**Coordinate-based change listings**
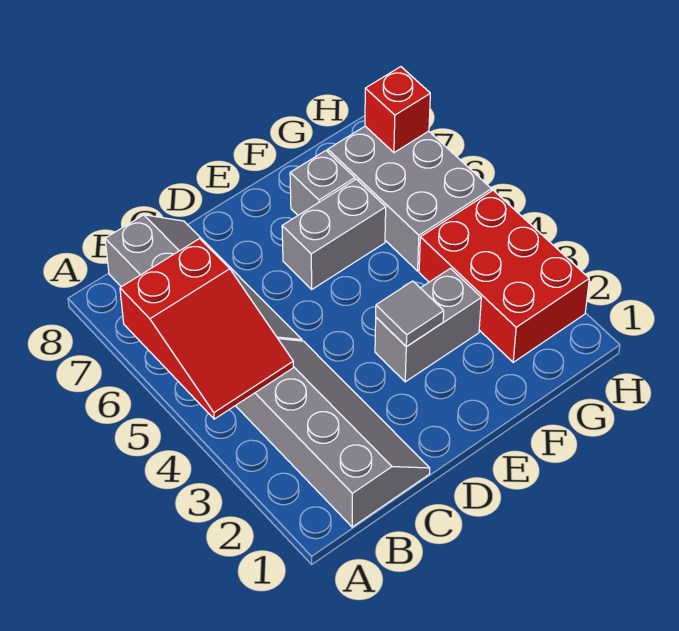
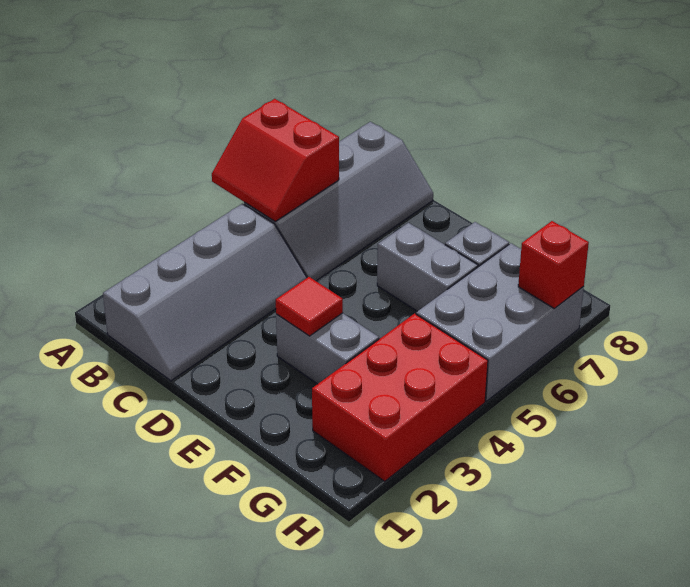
red slope A4:B6 level 2 top 6 -> red slope A5:B6 level 2 top 6
grey tile E3 level 2 -> red tile E3 level 2

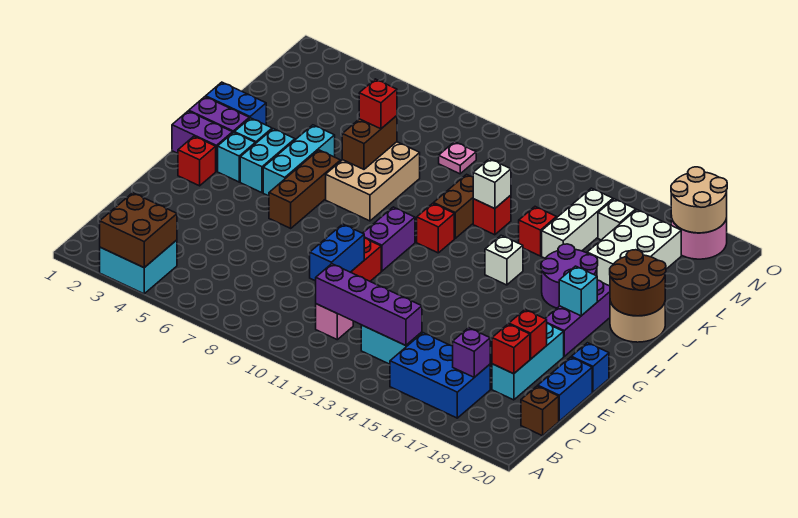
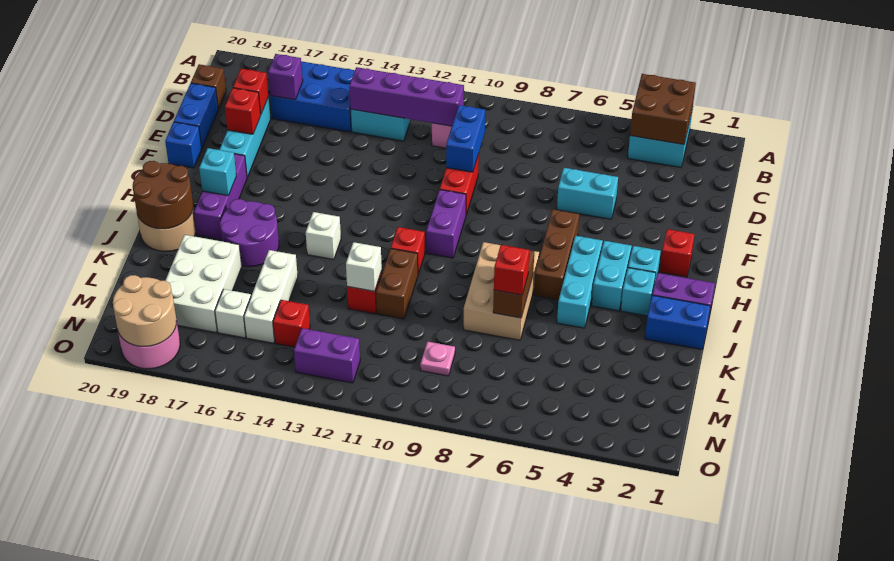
none -> cyan brick E5:E6 level 1
purple brick H1:H2 level 1 -> purple brick N12:N13 level 1
red brick K14 level 1 -> red brick M14 level 1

**Exercise prompt**
Make a list of all lines in the data that contain "brick".

**The answer**
none -> cyan brick E5:E6 level 1
purple brick H1:H2 level 1 -> purple brick N12:N13 level 1
red brick K14 level 1 -> red brick M14 level 1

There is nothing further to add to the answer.